Work item
Scan the entries below and count the lines holding the string "purple". Supply only the number.

Exercise data
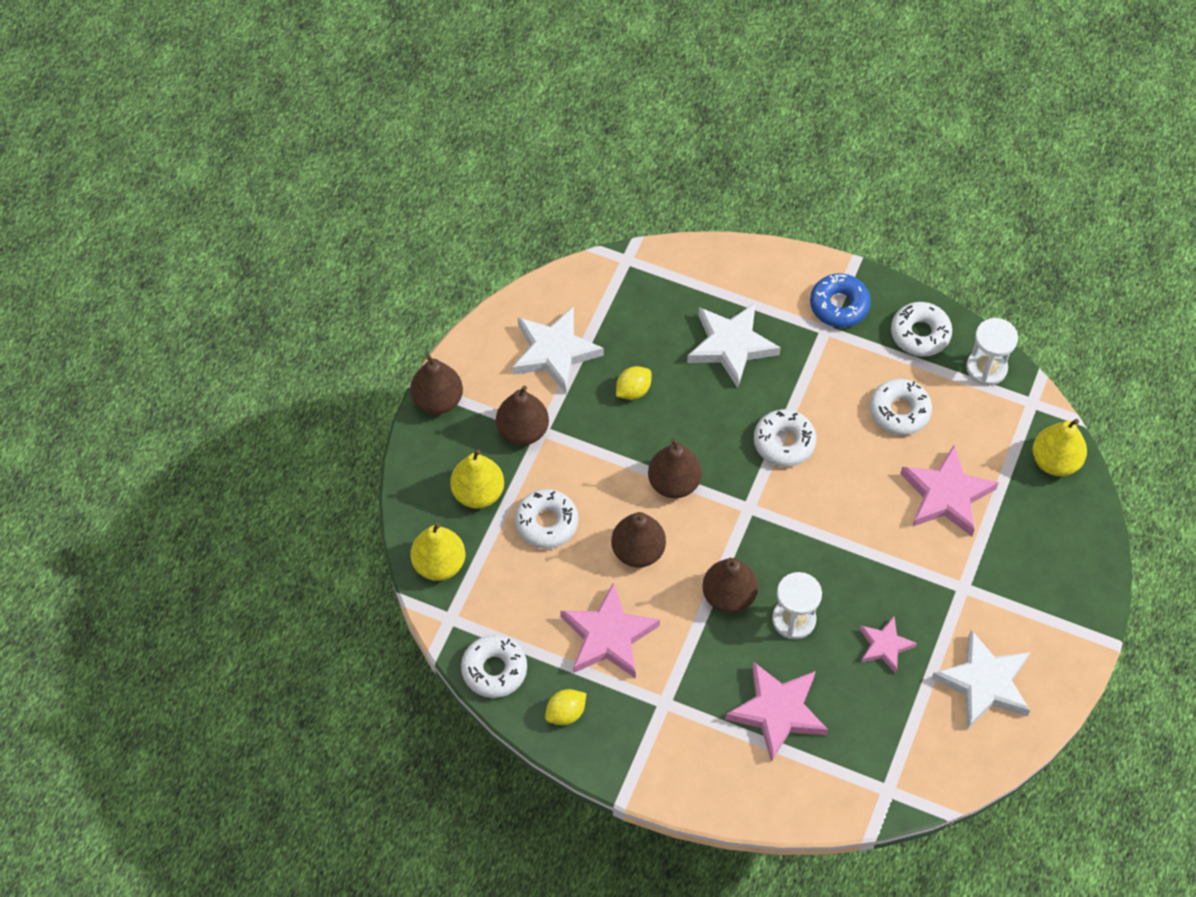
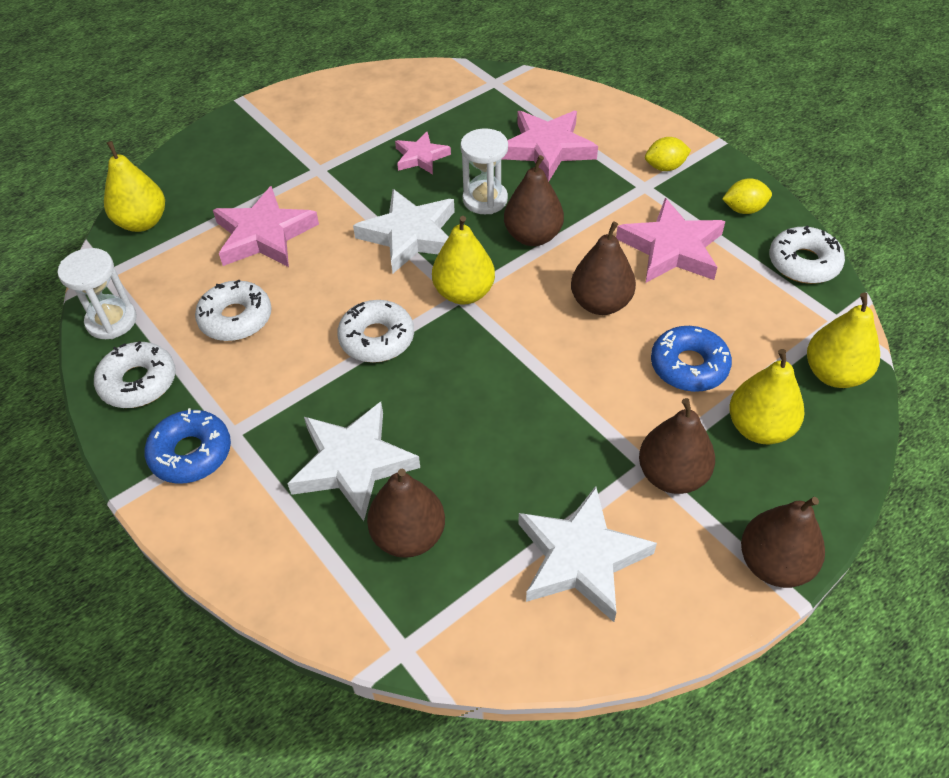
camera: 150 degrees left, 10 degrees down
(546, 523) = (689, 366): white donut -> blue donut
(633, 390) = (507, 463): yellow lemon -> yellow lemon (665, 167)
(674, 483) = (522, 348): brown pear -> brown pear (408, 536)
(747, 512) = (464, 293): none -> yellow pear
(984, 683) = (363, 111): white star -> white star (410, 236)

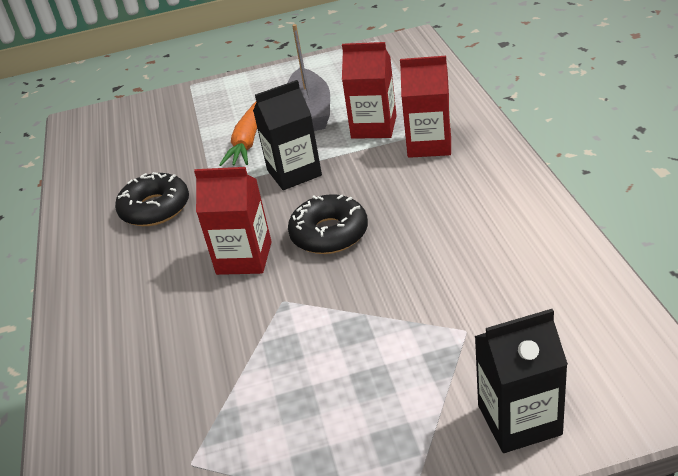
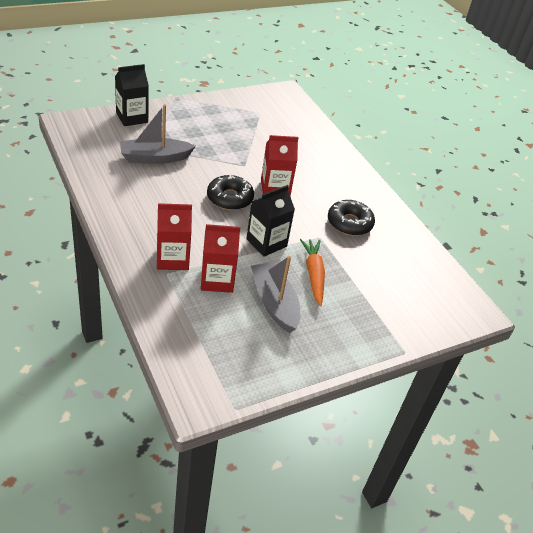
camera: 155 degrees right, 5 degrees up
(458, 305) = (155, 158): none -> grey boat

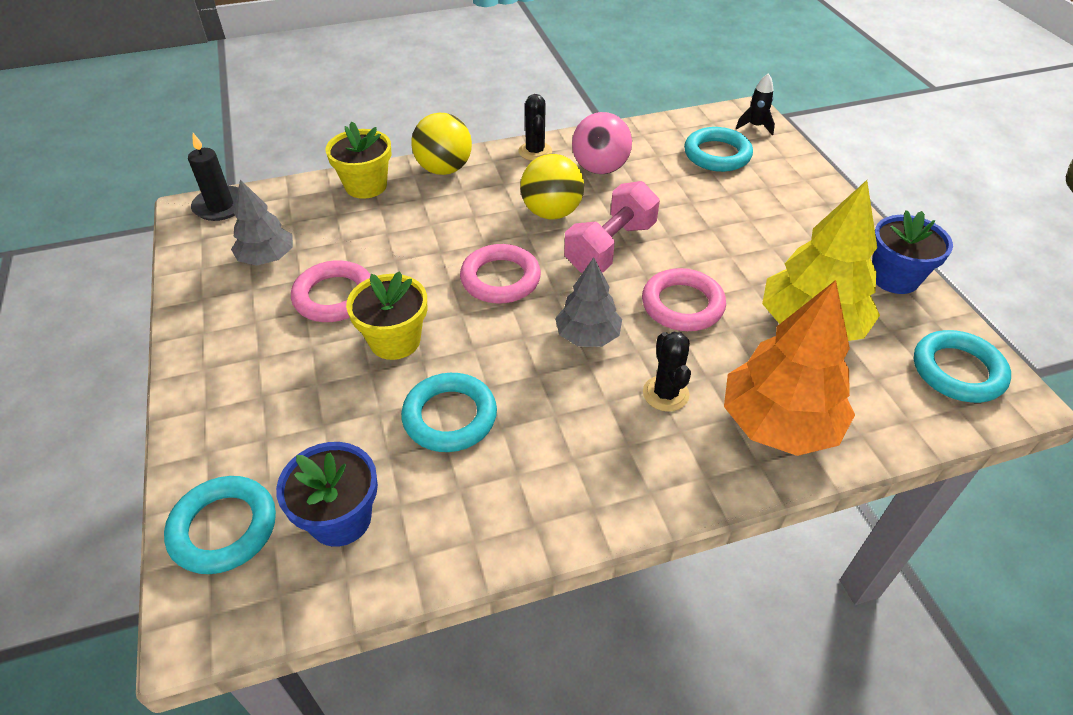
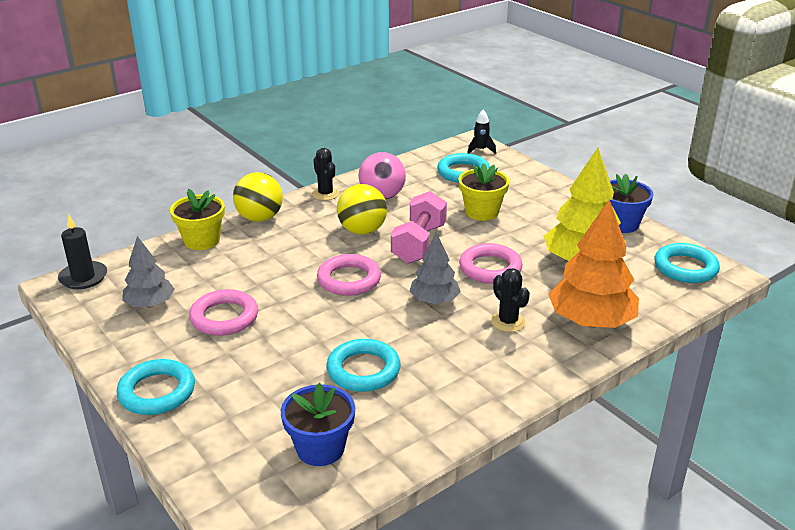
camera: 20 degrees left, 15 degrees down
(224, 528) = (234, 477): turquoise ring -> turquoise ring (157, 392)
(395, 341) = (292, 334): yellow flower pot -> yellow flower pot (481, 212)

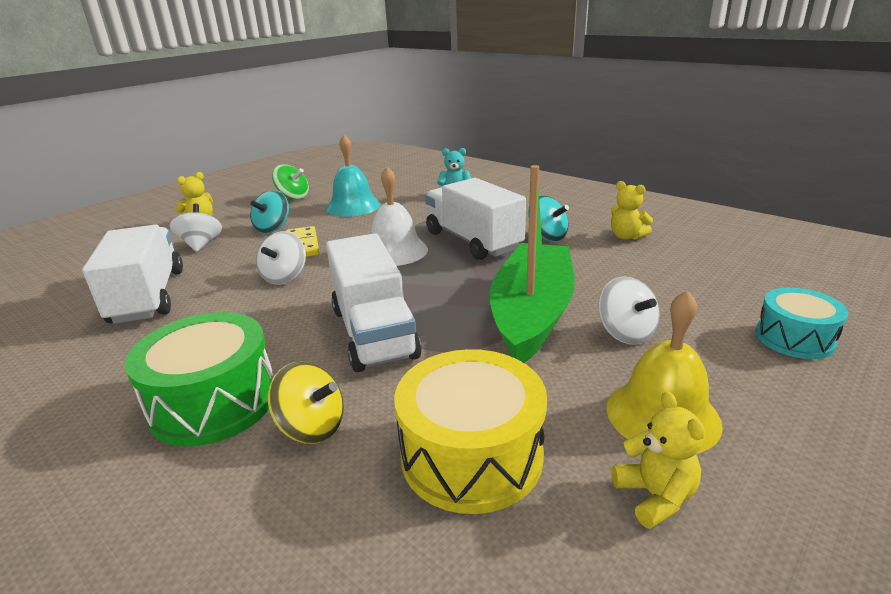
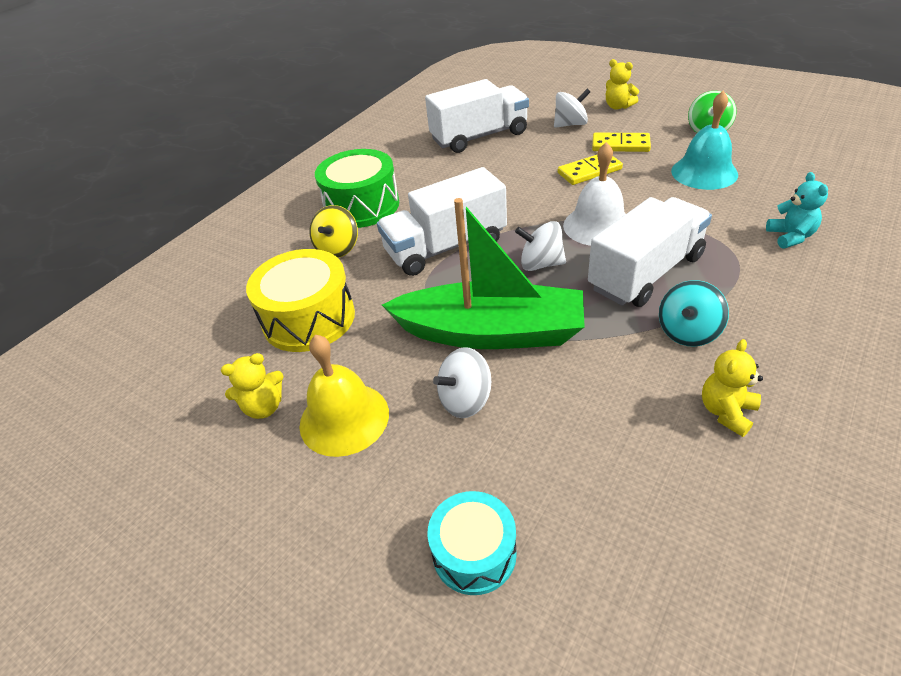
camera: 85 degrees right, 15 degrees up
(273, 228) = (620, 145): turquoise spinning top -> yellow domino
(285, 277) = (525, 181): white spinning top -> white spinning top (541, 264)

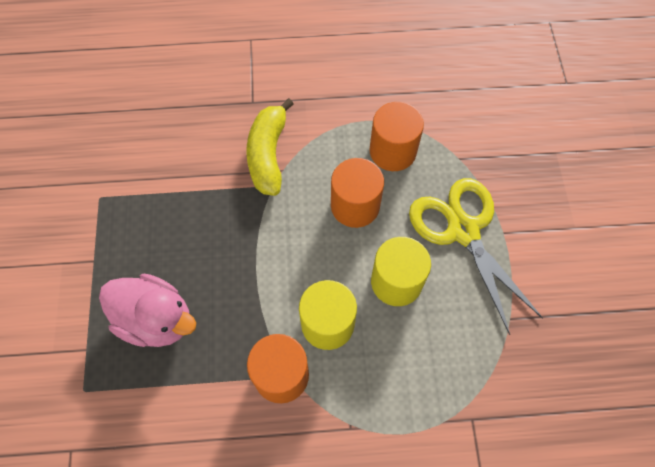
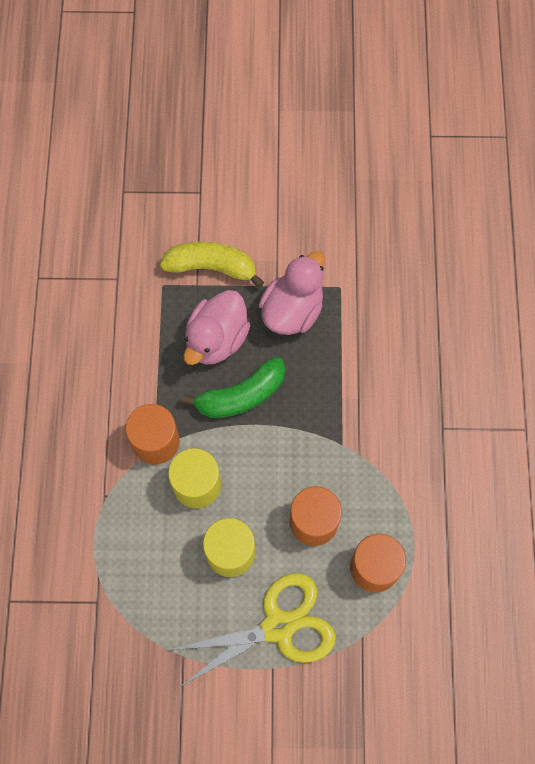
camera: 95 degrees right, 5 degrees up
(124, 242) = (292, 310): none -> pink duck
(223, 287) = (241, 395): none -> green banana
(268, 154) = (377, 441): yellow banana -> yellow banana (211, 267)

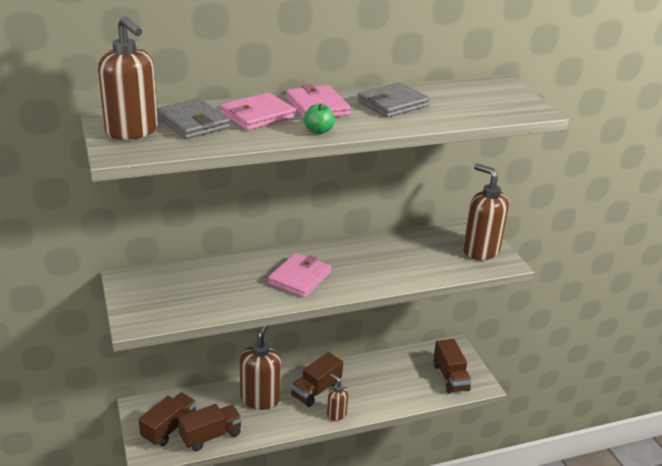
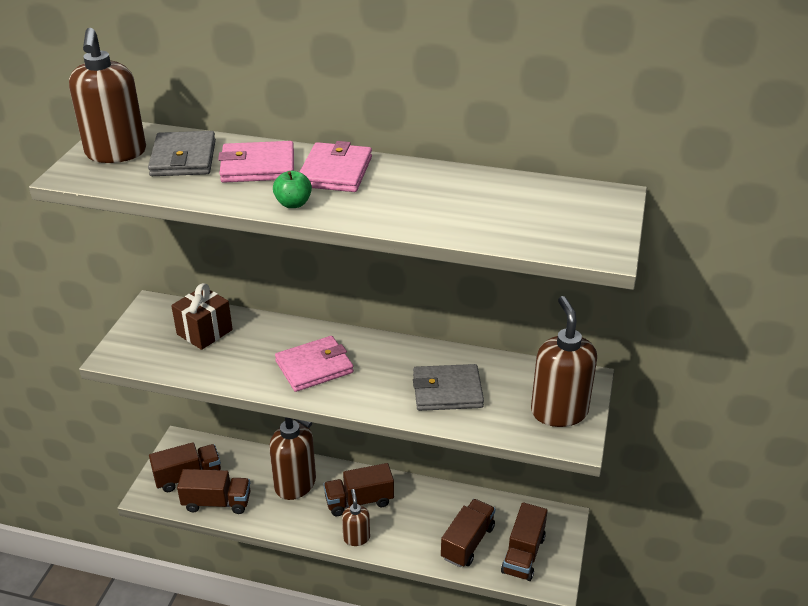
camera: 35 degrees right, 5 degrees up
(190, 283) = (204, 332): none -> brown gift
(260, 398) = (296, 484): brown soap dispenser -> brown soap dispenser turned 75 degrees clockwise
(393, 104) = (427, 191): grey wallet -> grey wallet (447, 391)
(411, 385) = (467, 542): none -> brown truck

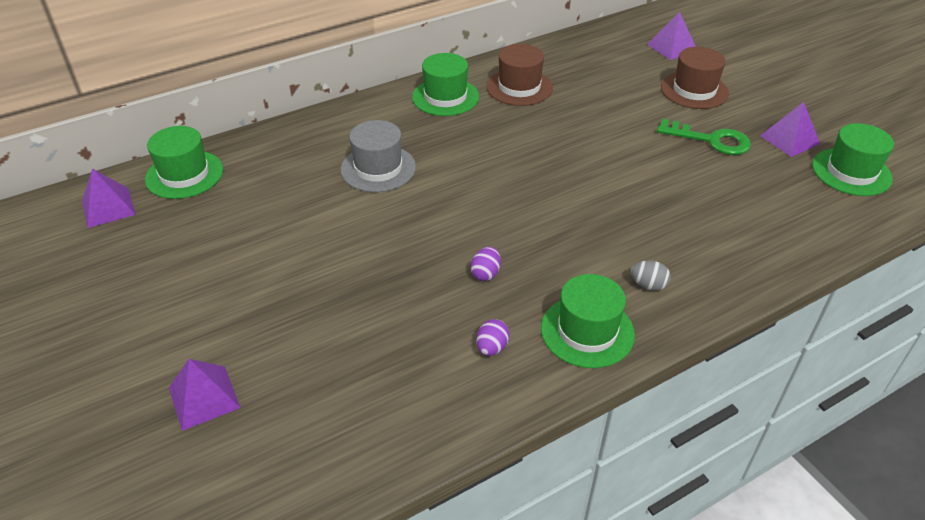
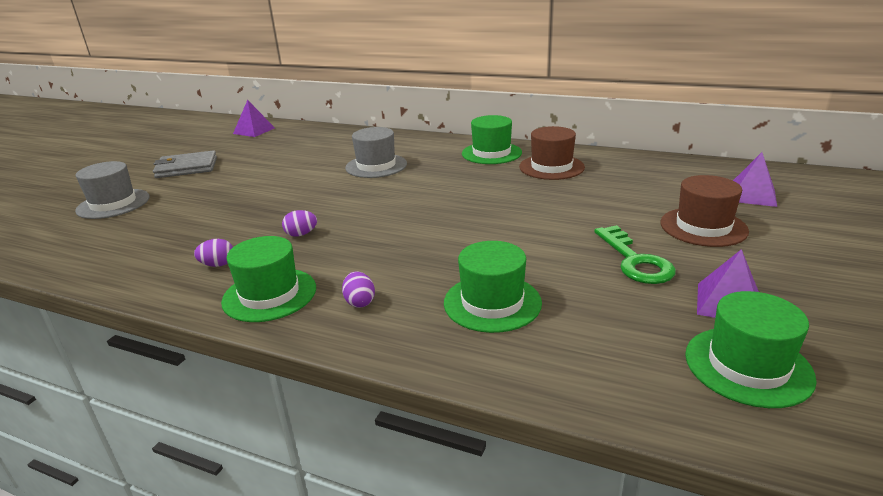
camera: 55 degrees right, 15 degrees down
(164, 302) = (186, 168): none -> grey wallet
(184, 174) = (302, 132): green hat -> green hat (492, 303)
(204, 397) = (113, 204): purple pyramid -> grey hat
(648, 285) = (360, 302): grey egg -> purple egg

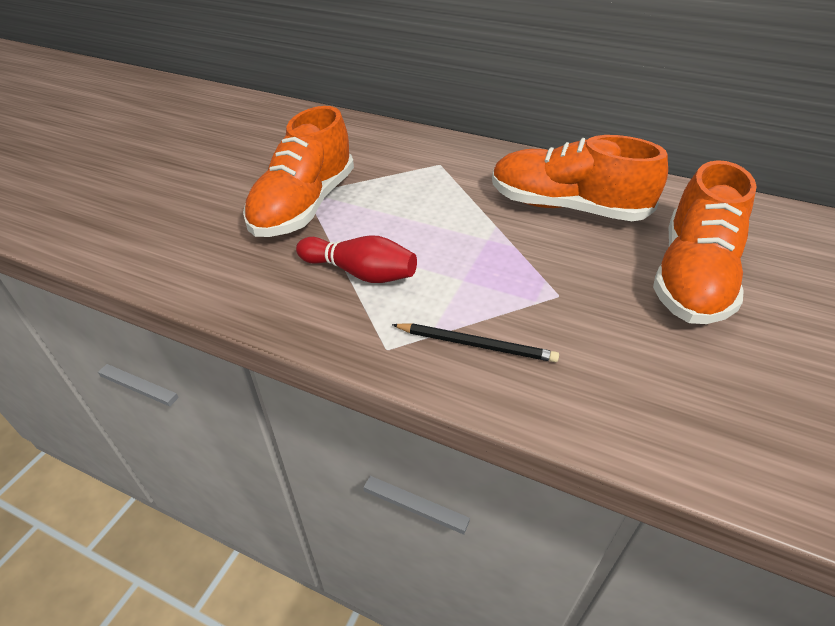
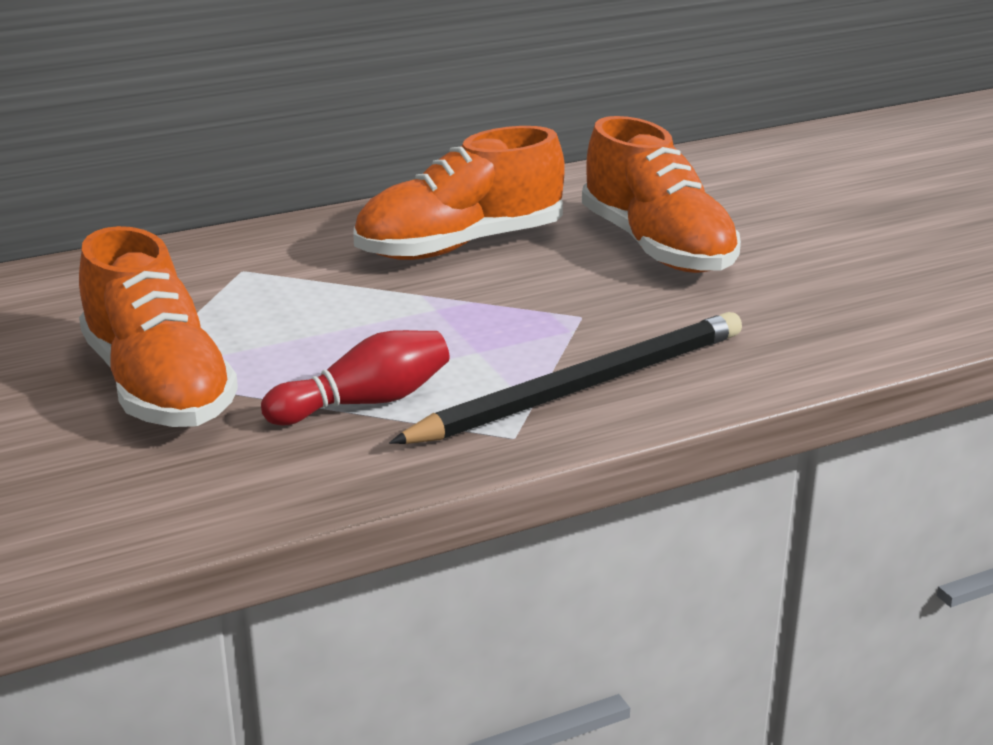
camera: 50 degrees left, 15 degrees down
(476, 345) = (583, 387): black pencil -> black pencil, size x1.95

Result for this exercise
2